## [Task item]
Span requested from the data below: the line with "SOIL: HW-390 -> YL-69" through the line with "PIXELS1 pin VCC: GND -> 3V3", both included. Give only these lines again, exactly, and leave every picture out.

## [Data excerpts]
:::
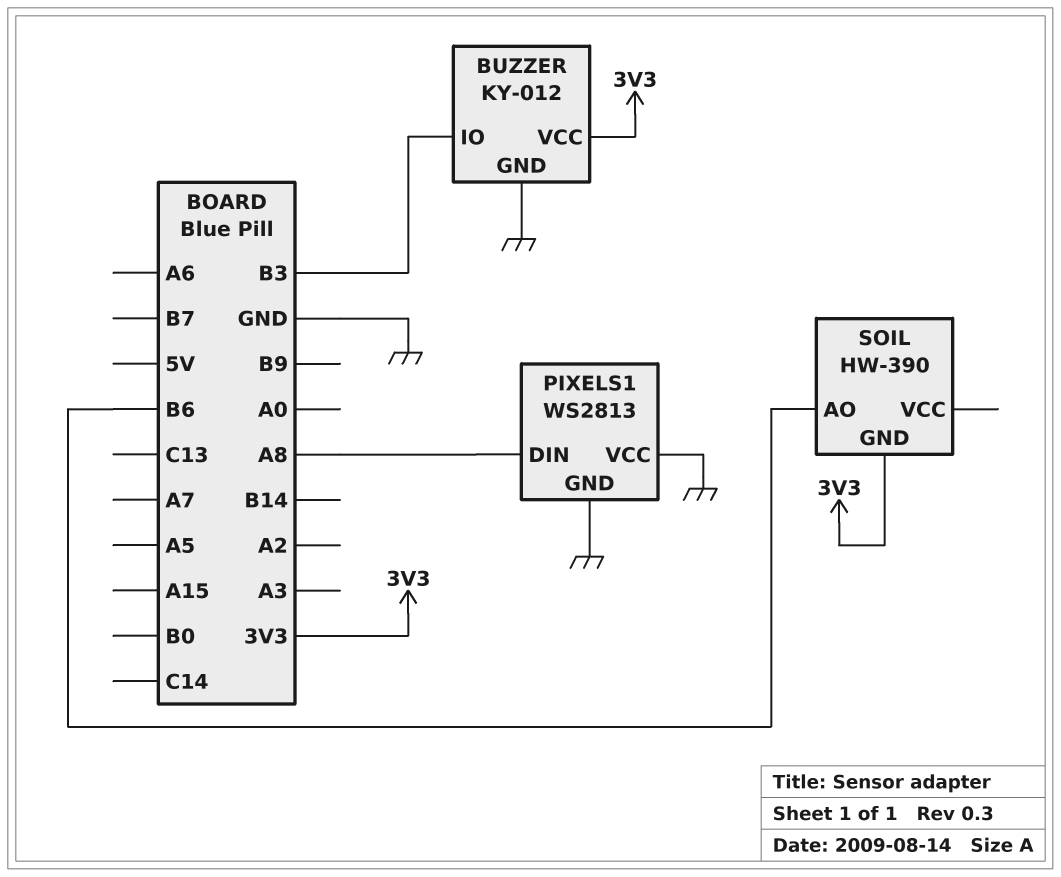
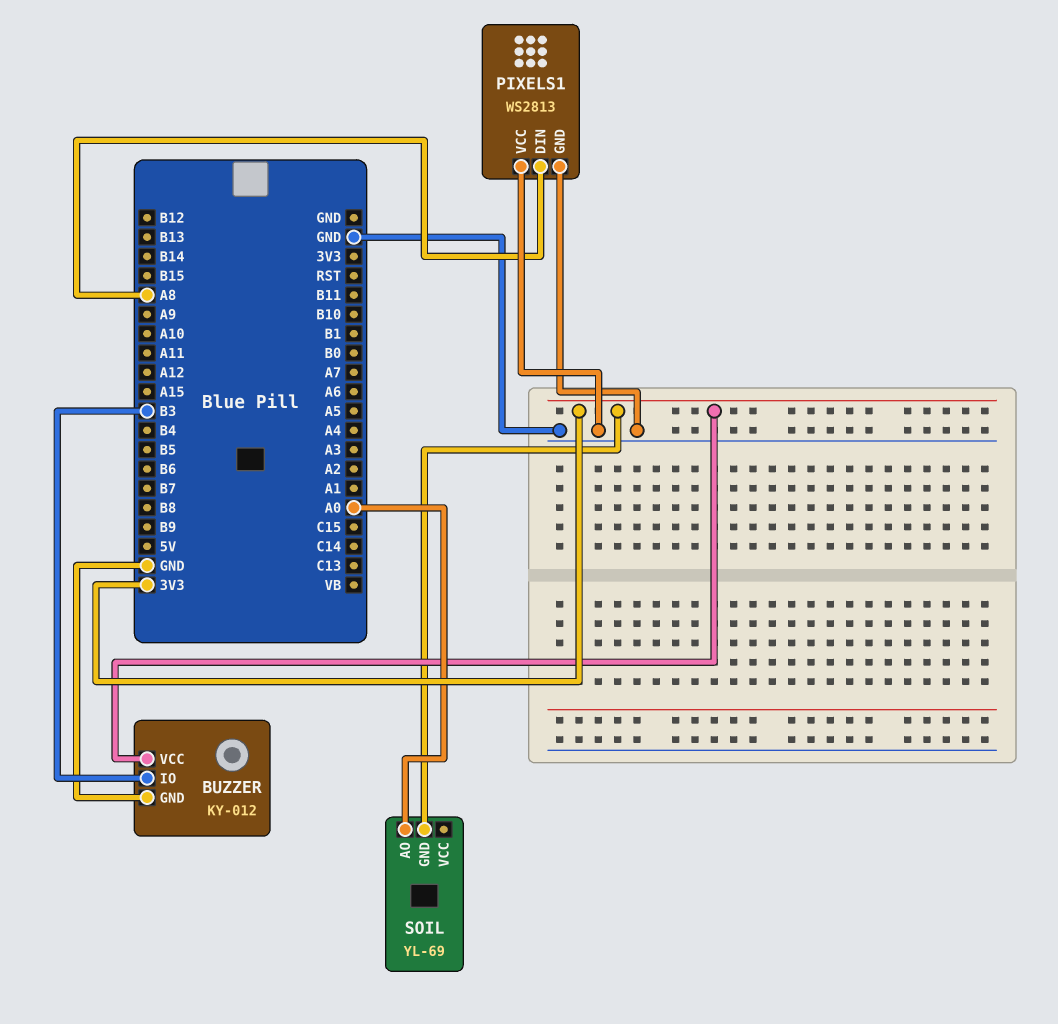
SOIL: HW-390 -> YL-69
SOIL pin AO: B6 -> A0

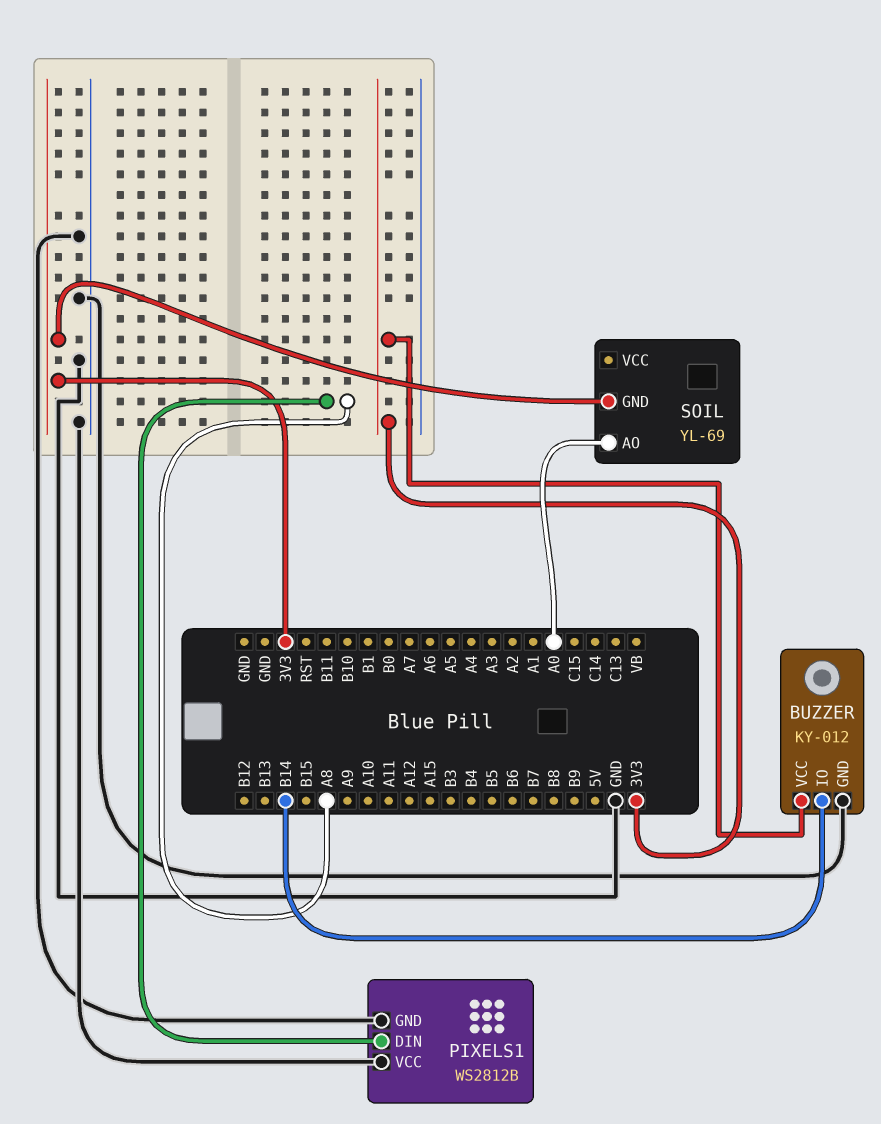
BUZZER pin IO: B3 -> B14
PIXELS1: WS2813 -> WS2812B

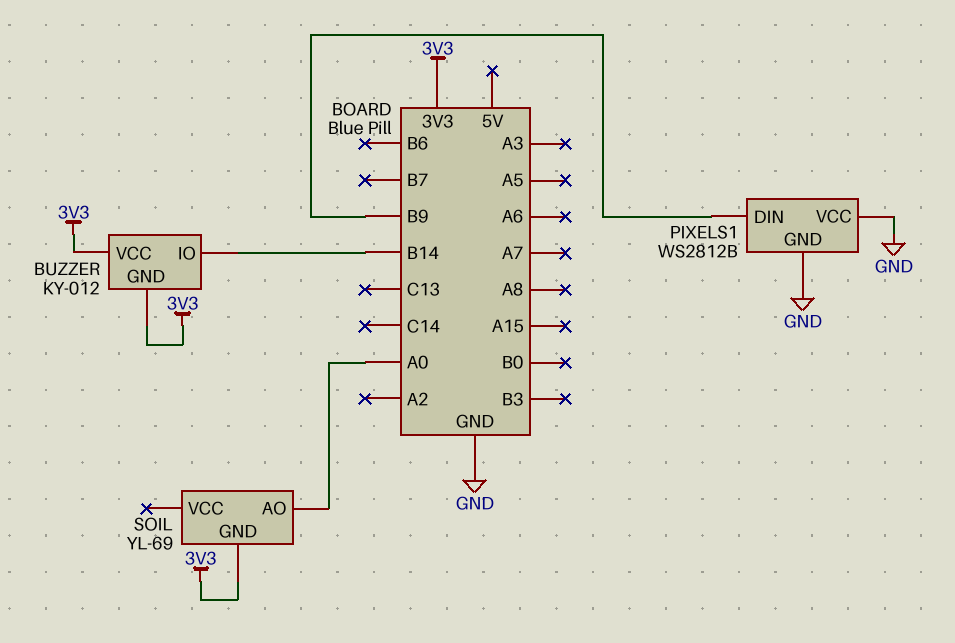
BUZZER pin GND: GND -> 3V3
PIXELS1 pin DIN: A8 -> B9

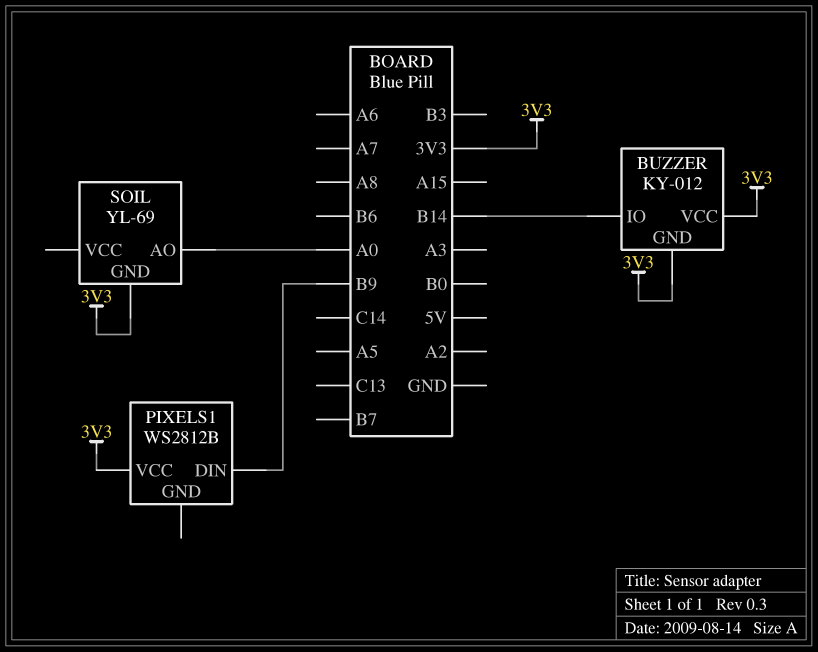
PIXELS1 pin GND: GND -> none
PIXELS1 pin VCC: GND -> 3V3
:::
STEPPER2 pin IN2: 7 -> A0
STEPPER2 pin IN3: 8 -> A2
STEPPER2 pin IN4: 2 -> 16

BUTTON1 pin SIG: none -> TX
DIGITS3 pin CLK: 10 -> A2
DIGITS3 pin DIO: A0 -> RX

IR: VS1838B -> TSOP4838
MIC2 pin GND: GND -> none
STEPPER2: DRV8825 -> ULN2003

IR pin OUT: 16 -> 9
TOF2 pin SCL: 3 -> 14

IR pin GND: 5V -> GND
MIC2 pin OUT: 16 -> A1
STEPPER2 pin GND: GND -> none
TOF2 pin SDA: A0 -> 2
:::
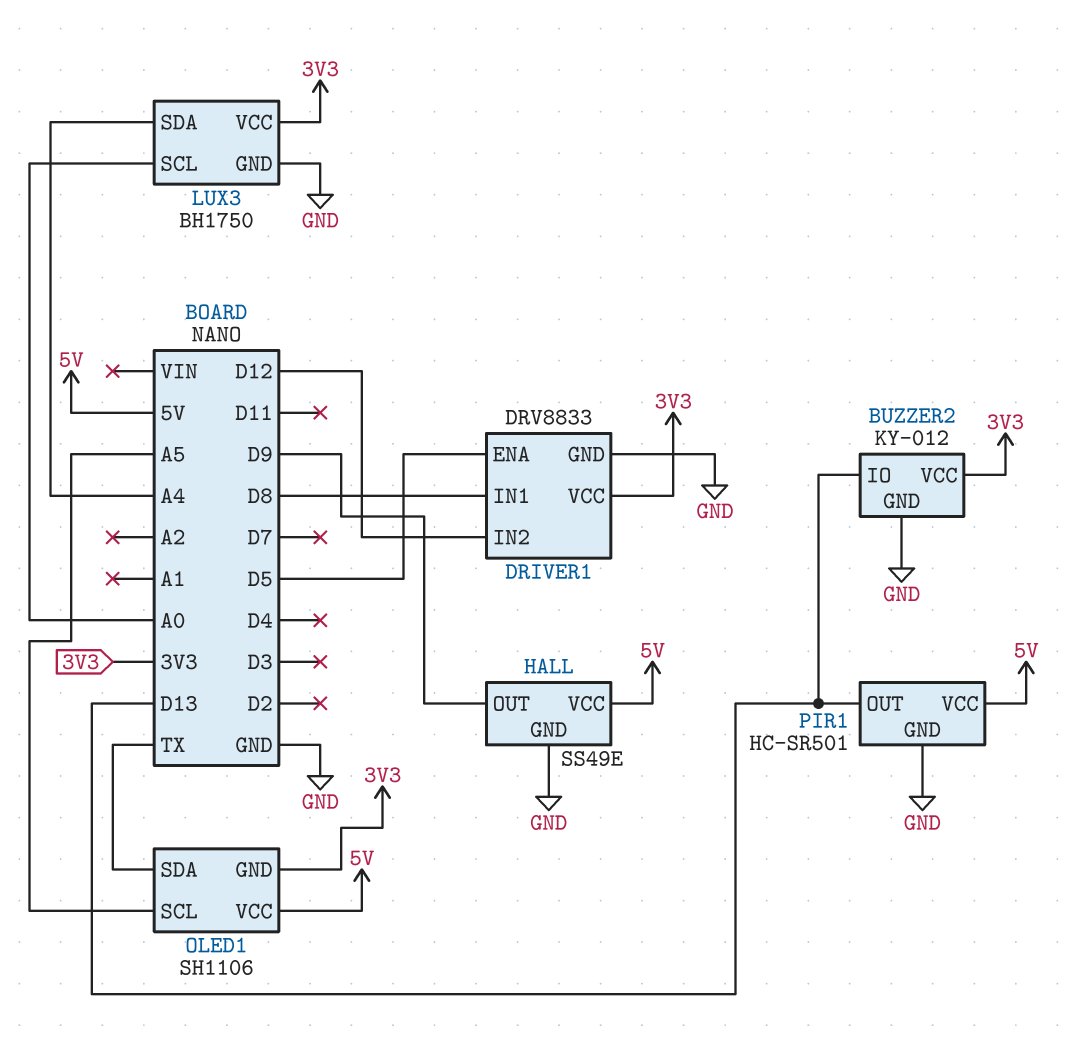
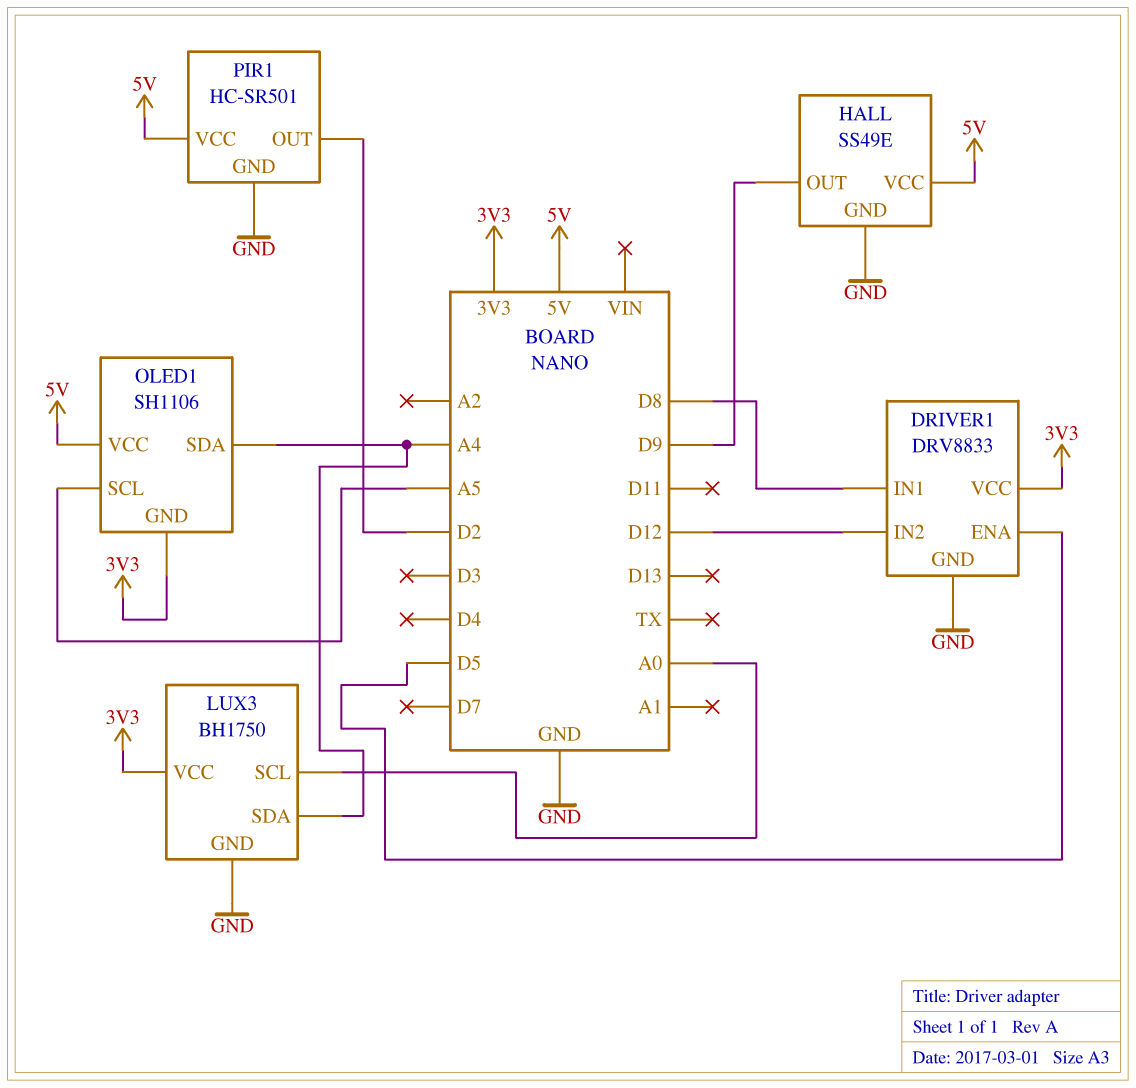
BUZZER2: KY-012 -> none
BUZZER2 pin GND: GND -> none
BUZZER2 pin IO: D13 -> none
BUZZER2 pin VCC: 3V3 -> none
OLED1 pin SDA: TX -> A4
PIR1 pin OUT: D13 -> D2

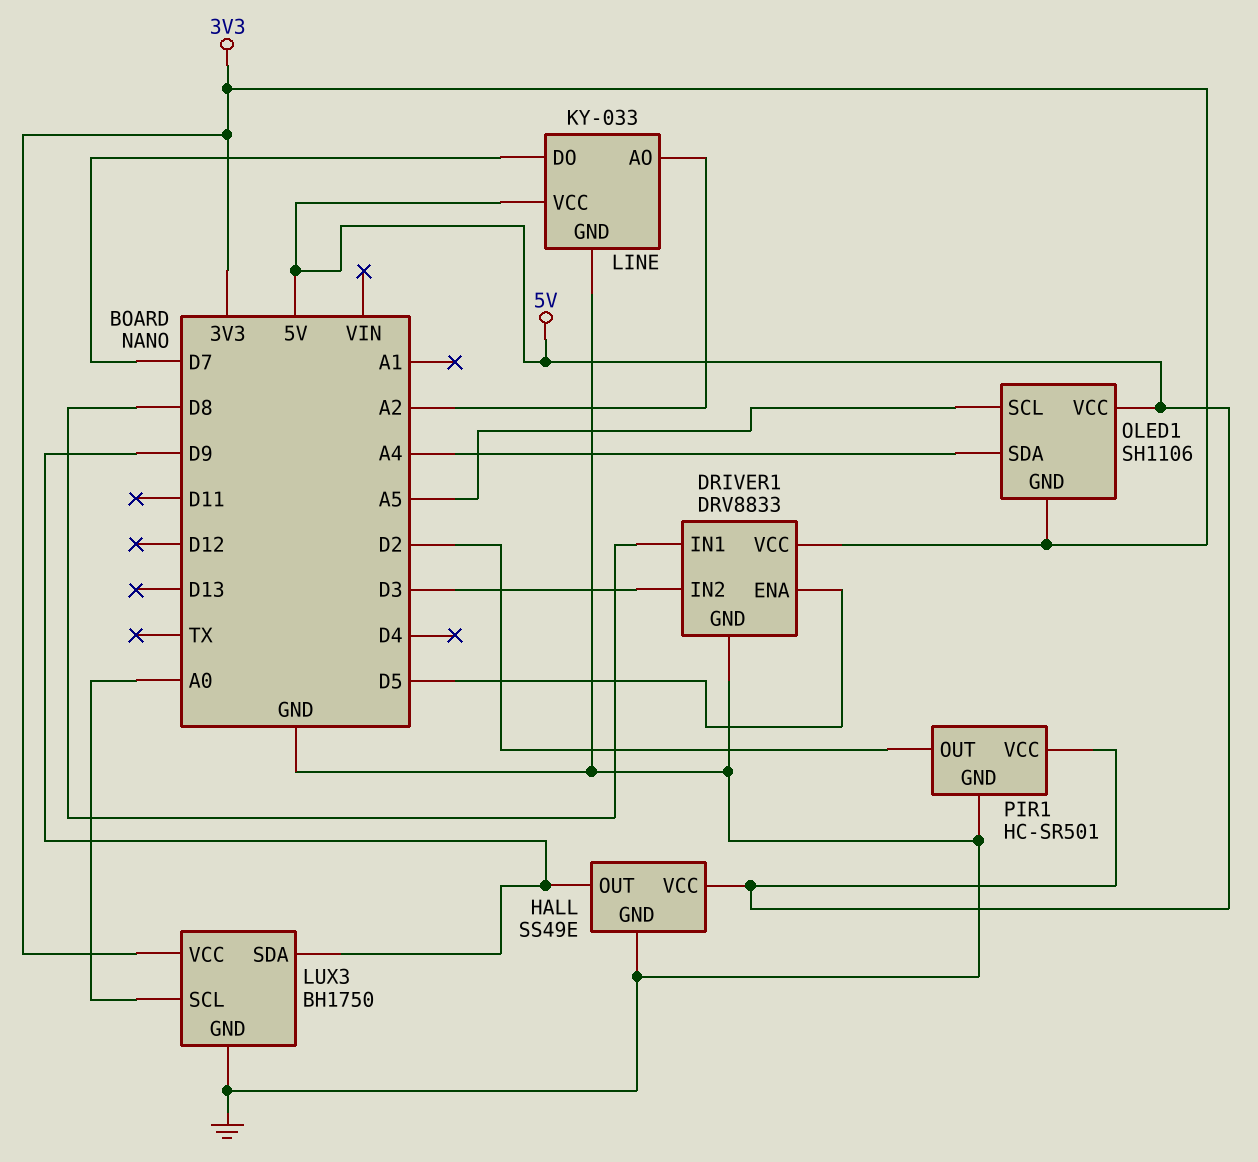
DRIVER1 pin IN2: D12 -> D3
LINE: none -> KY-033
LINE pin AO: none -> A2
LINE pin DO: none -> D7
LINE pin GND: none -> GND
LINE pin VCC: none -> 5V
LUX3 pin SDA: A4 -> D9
:::
## [Exercise response]
SOIL: HW-390 -> YL-69
SOIL pin AO: B6 -> A0

BUZZER pin IO: B3 -> B14
PIXELS1: WS2813 -> WS2812B

BUZZER pin GND: GND -> 3V3
PIXELS1 pin DIN: A8 -> B9

PIXELS1 pin GND: GND -> none
PIXELS1 pin VCC: GND -> 3V3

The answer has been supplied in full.